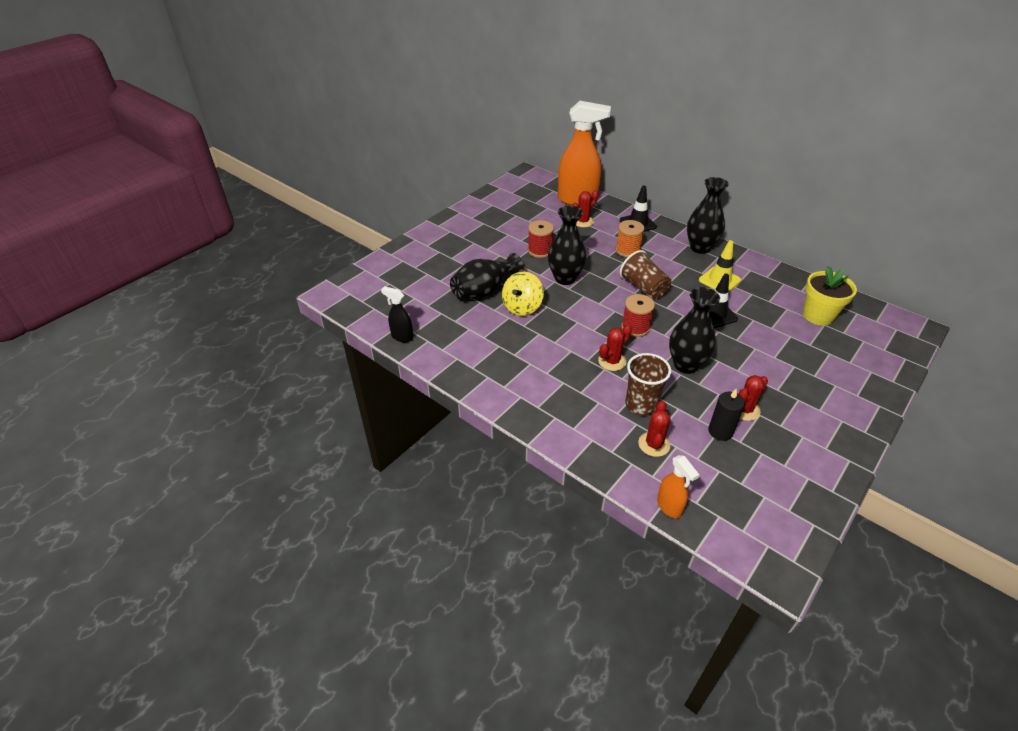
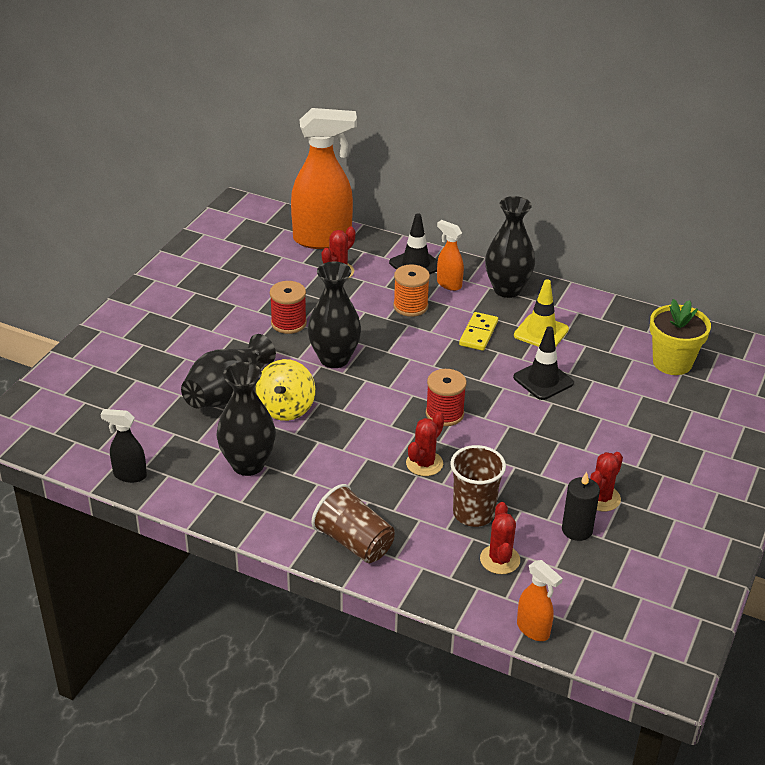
camera: 15 degrees left, 5 degrees down
(643, 288) = (444, 357): brown cup -> brown cup (354, 542)
(658, 239) = (448, 284): none -> orange spray bottle
(673, 275) = (478, 333): none -> yellow domino
(686, 365) = (519, 453): black vase -> black vase (248, 464)

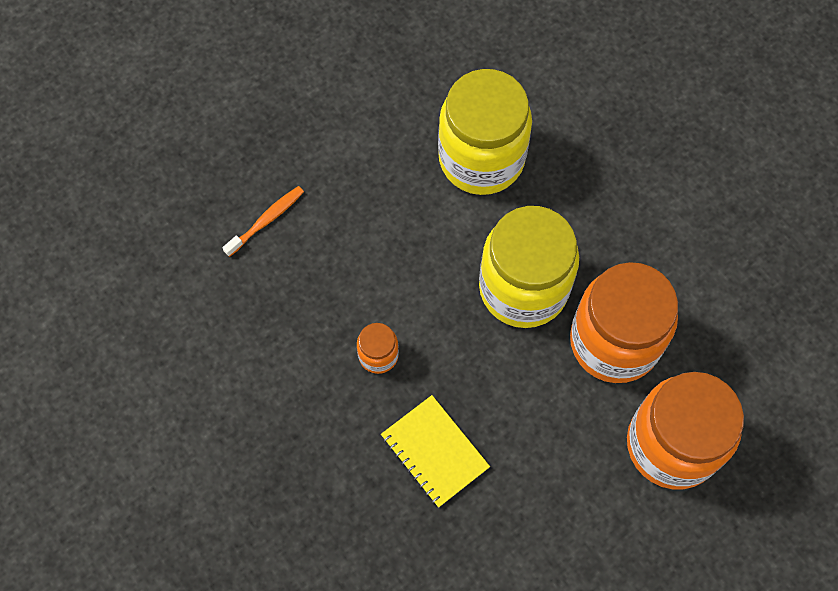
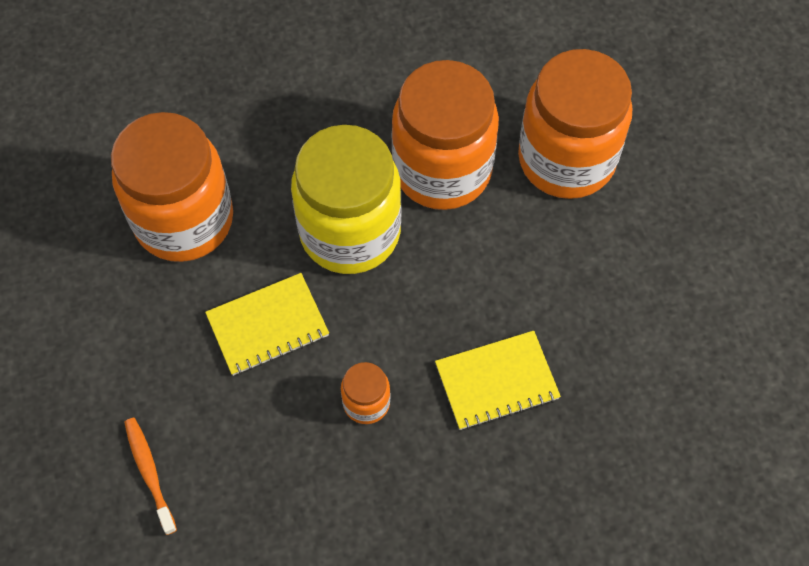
camera: 70 degrees left, 5 degrees down
(415, 257) = (268, 326): none -> yellow notebook
(481, 158) = (184, 220): yellow jar -> orange jar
· · ·
> _About this task_
Word for word, copy all the entries above, but with no pictures.

> _Solution to this task_
camera: 15 degrees left, 5 degrees down
(643, 288) = (444, 357): brown cup -> brown cup (354, 542)
(658, 239) = (448, 284): none -> orange spray bottle
(673, 275) = (478, 333): none -> yellow domino
(686, 365) = (519, 453): black vase -> black vase (248, 464)

camera: 70 degrees left, 5 degrees down
(415, 257) = (268, 326): none -> yellow notebook
(481, 158) = (184, 220): yellow jar -> orange jar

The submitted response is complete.